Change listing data

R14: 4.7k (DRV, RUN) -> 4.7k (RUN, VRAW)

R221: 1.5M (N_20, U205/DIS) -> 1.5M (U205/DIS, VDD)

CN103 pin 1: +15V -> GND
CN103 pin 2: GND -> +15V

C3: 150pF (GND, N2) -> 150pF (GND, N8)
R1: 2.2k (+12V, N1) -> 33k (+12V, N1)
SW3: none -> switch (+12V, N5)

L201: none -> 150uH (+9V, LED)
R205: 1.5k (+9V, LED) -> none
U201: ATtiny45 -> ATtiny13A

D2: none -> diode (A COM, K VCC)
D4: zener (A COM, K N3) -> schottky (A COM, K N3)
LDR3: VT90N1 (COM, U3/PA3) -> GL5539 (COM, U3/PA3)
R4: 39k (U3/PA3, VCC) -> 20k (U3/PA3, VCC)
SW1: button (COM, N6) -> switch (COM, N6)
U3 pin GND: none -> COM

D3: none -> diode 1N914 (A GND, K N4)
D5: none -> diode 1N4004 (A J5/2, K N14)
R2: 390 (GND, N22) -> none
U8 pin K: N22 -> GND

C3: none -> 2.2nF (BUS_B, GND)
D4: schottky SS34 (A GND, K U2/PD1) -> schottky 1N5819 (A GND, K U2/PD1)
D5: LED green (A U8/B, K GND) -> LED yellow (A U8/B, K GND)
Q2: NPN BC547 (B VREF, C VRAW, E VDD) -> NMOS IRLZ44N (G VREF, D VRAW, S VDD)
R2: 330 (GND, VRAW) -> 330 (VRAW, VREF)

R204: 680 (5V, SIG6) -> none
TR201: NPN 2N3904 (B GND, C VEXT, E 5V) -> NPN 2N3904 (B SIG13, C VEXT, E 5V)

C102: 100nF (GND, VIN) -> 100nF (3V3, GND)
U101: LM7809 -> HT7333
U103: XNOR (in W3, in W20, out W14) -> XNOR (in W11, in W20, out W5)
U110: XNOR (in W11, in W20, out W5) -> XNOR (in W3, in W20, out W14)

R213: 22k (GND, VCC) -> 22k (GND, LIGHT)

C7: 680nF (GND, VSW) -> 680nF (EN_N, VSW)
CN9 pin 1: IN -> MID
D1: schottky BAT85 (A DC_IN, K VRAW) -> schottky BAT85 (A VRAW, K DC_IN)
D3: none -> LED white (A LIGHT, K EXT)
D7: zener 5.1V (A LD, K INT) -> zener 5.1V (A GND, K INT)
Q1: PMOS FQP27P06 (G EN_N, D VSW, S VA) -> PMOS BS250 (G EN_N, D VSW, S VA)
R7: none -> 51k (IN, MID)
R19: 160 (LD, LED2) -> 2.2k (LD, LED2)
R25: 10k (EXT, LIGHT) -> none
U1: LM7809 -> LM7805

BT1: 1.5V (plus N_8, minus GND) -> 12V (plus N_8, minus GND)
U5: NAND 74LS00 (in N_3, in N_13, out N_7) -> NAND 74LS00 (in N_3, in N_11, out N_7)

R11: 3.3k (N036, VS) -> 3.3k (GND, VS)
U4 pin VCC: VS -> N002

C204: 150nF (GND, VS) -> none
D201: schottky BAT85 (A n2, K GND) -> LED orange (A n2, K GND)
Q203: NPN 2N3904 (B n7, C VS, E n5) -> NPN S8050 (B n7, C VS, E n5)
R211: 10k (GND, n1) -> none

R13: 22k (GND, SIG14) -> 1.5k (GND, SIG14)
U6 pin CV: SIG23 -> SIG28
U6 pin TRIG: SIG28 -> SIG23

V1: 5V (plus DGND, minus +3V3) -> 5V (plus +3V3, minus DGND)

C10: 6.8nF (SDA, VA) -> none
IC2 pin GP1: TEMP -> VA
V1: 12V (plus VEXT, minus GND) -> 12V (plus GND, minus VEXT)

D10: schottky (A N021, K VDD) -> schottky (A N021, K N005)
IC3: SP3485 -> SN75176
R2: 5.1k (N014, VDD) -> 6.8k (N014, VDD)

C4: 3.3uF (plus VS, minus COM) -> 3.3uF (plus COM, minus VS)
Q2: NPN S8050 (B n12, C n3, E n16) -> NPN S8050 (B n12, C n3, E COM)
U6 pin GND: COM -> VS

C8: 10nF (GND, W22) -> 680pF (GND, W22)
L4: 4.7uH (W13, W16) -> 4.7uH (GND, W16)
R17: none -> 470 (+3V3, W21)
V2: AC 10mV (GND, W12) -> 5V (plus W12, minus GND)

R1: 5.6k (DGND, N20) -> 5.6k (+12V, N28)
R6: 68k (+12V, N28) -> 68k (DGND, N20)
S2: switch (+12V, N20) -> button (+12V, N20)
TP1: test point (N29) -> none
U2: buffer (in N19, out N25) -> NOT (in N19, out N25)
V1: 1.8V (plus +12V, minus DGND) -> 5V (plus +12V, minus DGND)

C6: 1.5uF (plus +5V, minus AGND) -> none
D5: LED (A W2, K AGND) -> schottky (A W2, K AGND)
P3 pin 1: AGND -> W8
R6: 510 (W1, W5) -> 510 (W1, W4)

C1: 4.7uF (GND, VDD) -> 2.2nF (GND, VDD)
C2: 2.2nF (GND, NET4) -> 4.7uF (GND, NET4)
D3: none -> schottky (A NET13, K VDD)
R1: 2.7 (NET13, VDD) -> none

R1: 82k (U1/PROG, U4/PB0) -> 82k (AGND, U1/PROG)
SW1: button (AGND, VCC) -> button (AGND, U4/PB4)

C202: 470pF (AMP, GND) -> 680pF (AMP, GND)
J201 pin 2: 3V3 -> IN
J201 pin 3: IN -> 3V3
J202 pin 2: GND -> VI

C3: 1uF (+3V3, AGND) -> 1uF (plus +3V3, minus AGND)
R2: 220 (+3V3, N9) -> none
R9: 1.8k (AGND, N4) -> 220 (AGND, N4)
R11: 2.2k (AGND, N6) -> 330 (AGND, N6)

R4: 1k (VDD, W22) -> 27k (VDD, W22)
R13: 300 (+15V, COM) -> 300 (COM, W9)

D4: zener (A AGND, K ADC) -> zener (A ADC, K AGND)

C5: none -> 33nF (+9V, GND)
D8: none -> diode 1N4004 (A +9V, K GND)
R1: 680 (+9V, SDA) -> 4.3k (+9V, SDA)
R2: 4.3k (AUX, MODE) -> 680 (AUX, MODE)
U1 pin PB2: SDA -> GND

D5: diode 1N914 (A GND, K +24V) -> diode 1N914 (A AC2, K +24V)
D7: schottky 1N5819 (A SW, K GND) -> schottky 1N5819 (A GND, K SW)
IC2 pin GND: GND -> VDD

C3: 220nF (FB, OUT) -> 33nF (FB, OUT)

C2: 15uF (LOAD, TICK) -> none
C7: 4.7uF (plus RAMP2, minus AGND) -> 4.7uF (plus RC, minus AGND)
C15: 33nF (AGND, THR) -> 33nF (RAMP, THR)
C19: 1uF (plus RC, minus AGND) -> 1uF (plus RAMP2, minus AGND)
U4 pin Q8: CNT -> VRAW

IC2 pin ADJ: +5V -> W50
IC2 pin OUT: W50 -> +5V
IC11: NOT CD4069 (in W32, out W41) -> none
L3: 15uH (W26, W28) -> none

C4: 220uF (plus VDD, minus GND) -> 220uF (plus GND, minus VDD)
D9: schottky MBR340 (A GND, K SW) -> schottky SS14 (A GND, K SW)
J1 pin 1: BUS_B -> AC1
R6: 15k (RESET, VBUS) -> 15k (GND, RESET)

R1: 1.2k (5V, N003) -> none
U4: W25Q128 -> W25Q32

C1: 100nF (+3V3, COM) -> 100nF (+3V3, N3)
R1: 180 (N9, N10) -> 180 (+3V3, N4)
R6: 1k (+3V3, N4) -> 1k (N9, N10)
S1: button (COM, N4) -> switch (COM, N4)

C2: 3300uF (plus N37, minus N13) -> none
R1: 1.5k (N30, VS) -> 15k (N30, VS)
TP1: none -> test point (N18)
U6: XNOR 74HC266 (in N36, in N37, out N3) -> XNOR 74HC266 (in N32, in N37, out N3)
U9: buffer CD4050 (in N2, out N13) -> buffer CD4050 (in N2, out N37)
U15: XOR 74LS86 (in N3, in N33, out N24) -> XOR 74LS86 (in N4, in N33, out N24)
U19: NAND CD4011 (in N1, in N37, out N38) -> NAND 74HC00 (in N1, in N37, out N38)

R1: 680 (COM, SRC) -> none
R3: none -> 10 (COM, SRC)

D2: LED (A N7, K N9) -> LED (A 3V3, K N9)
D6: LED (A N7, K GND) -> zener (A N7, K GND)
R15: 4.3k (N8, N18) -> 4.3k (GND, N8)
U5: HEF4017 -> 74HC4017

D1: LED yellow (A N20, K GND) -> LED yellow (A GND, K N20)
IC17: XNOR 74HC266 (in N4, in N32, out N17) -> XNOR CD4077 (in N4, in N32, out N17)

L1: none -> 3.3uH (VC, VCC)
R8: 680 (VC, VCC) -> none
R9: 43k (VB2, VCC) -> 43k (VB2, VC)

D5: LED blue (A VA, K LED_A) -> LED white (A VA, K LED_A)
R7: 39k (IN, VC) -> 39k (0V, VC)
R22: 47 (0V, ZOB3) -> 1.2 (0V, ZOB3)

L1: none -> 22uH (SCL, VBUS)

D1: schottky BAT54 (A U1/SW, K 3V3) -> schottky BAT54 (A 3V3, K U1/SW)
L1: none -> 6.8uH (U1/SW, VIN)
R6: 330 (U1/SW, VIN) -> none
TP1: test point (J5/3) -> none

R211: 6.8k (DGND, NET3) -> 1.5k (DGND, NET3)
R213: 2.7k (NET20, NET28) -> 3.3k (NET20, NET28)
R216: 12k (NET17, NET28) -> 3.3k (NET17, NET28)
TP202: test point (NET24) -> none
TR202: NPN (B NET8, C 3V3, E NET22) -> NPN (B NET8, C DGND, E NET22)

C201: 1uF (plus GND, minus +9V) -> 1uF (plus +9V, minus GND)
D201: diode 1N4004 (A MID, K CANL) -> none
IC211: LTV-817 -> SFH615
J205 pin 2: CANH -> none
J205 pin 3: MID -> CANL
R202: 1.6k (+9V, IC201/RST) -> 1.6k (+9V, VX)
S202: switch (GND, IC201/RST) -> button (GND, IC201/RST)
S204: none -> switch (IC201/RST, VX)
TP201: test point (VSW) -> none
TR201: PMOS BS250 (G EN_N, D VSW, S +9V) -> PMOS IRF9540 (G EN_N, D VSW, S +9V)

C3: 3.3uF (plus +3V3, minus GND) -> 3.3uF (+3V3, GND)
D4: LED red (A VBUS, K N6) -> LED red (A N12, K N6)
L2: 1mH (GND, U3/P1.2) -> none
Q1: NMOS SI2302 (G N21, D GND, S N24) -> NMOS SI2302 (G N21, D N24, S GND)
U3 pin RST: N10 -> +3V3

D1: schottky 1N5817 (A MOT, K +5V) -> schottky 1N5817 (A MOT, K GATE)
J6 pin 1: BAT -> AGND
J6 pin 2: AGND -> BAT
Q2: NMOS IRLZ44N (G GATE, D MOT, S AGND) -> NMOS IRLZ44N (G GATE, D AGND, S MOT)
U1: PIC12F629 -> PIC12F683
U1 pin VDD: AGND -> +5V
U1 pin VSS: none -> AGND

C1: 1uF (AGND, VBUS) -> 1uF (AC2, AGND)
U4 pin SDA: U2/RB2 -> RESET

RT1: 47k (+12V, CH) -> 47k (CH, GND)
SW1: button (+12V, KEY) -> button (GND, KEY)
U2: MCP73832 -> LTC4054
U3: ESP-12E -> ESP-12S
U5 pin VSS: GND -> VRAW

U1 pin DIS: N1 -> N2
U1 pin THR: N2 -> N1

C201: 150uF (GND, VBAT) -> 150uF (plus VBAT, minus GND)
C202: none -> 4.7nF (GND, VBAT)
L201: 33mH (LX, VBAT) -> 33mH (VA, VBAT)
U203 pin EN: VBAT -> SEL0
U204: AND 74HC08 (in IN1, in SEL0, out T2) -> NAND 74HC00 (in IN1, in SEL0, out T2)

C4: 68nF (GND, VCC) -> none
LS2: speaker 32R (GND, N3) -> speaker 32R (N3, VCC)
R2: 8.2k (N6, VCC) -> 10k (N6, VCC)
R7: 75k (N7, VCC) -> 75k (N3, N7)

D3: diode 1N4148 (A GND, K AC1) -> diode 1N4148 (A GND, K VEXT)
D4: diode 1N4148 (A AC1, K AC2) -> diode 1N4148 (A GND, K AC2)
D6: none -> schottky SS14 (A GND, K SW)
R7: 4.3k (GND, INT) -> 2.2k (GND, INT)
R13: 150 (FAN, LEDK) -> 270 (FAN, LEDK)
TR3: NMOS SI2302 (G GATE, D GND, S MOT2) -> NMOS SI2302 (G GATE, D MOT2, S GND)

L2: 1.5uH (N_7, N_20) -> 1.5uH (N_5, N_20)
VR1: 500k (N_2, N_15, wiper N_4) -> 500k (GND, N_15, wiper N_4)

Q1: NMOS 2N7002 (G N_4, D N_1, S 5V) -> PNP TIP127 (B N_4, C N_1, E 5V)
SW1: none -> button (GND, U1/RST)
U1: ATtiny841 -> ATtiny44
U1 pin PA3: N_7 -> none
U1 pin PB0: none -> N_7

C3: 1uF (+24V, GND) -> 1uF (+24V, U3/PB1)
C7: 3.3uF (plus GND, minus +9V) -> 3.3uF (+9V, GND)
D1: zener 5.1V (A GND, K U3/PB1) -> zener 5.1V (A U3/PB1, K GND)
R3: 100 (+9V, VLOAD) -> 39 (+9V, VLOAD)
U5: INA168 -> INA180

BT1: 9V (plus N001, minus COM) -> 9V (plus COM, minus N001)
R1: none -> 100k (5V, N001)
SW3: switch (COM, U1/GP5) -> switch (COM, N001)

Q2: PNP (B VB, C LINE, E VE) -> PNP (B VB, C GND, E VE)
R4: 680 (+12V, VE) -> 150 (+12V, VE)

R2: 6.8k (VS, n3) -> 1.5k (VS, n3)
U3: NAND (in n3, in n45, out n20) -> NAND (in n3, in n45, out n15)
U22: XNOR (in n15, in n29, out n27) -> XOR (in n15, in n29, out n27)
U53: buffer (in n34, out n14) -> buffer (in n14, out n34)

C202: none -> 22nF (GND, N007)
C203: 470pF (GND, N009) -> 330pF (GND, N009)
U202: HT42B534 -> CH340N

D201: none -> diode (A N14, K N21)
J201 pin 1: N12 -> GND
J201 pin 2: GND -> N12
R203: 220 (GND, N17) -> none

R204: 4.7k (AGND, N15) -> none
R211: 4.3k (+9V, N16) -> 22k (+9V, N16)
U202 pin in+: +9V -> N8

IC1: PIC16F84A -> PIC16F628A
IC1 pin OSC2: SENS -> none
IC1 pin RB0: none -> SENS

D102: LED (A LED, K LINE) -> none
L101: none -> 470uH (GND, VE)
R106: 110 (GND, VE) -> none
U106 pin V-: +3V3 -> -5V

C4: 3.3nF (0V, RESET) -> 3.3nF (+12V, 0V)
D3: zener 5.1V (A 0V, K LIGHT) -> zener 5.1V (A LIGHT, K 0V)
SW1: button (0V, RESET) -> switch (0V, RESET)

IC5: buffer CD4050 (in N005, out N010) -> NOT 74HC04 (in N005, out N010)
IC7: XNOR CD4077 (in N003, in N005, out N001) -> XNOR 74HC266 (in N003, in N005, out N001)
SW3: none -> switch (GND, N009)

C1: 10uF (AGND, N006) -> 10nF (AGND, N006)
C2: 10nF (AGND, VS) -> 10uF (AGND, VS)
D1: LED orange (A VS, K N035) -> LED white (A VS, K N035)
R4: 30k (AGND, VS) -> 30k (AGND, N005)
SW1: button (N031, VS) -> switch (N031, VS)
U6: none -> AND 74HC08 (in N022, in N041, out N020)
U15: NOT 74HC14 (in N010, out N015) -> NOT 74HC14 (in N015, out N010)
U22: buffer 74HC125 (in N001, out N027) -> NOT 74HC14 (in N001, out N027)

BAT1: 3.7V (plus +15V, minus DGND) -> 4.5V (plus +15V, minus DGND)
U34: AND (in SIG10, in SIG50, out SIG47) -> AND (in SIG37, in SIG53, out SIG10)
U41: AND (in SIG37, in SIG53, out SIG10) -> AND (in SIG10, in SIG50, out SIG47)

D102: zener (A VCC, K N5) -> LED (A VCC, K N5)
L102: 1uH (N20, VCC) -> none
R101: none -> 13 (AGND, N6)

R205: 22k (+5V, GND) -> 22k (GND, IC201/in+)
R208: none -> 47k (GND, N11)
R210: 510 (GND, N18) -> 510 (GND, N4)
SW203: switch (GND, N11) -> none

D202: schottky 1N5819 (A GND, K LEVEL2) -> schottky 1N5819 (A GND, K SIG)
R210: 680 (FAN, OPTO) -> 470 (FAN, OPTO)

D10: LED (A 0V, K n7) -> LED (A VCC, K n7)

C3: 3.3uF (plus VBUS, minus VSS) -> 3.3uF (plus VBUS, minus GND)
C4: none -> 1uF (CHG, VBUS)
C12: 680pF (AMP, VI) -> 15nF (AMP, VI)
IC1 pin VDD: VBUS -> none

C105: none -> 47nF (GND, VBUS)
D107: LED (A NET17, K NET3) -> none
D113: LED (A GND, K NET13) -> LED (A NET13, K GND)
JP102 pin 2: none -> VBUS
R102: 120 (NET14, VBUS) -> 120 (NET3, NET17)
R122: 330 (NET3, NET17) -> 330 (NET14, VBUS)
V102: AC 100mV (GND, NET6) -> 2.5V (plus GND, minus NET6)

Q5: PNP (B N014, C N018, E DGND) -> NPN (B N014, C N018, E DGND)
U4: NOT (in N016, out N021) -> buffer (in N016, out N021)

▶ **Assignment**
Could you restate, word for word, the lines above from the one with "U3 pin RST: N10 -> +3V3" to the one with "U4 pin SDA: U2/RB2 -> RESET", both included?

▶ **Answer space**
U3 pin RST: N10 -> +3V3

D1: schottky 1N5817 (A MOT, K +5V) -> schottky 1N5817 (A MOT, K GATE)
J6 pin 1: BAT -> AGND
J6 pin 2: AGND -> BAT
Q2: NMOS IRLZ44N (G GATE, D MOT, S AGND) -> NMOS IRLZ44N (G GATE, D AGND, S MOT)
U1: PIC12F629 -> PIC12F683
U1 pin VDD: AGND -> +5V
U1 pin VSS: none -> AGND

C1: 1uF (AGND, VBUS) -> 1uF (AC2, AGND)
U4 pin SDA: U2/RB2 -> RESET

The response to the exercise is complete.